Segment Open

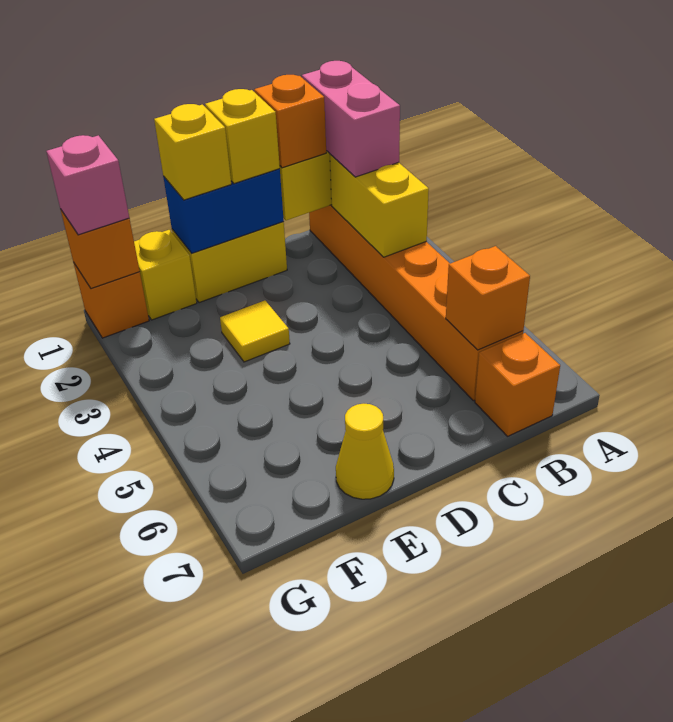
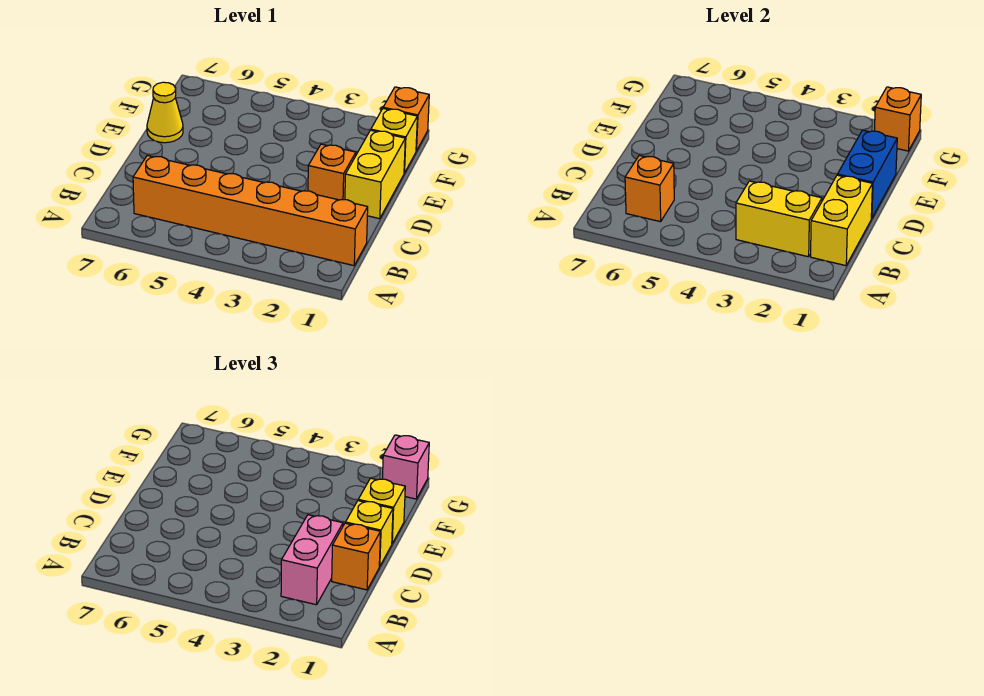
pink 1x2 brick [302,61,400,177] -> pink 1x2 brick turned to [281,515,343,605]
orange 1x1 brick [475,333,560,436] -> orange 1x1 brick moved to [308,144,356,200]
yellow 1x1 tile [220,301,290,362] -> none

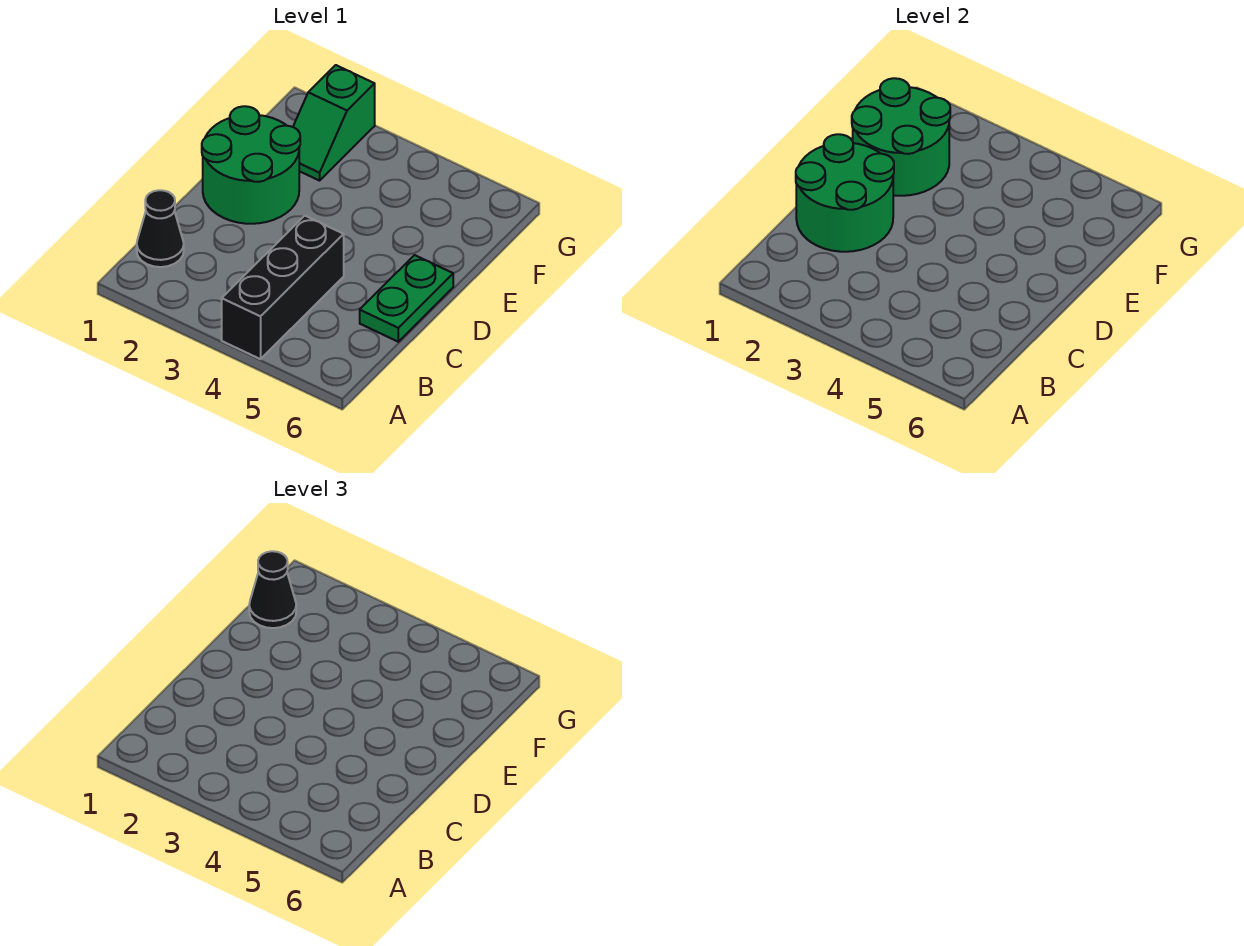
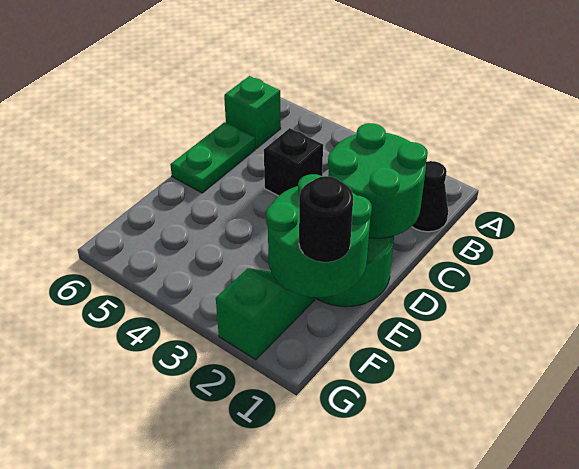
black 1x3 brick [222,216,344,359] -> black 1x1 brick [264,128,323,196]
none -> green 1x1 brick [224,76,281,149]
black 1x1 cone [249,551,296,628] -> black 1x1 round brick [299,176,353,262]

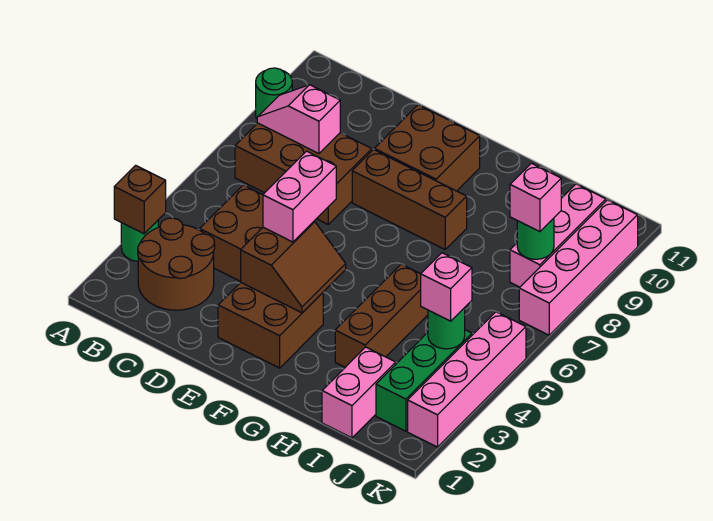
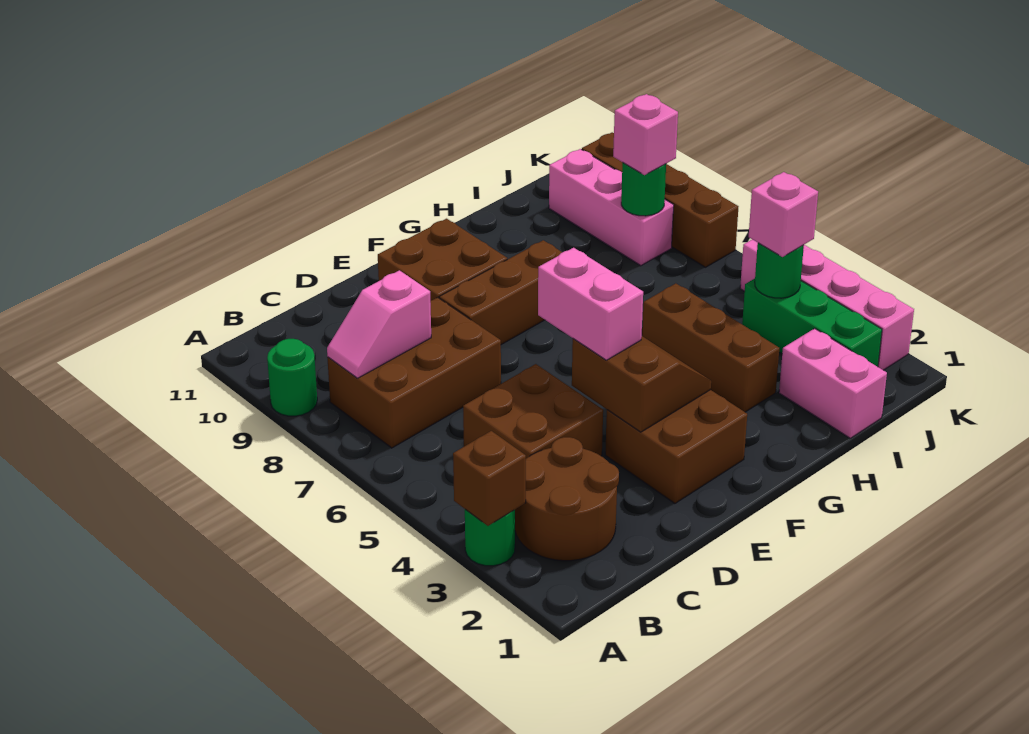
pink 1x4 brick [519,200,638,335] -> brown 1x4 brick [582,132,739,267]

Segment Closed

### WHAT IS EXPECTED:
In the records above, the lines containing the string "none" should be counted; give only the total.

### WRITTEN ANSWER:
2